TASK REQUIREMENTS:
Below are the records; locate each line with the word "VMID" and copy it.

DATA RECORDS:
• • • • • • •

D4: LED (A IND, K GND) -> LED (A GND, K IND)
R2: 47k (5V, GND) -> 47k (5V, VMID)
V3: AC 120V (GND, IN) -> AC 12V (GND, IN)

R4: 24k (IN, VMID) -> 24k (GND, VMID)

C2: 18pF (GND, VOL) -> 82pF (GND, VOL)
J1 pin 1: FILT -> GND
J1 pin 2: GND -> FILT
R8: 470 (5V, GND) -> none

• • • • • • •

SOLUTION:
R2: 47k (5V, GND) -> 47k (5V, VMID)
R4: 24k (IN, VMID) -> 24k (GND, VMID)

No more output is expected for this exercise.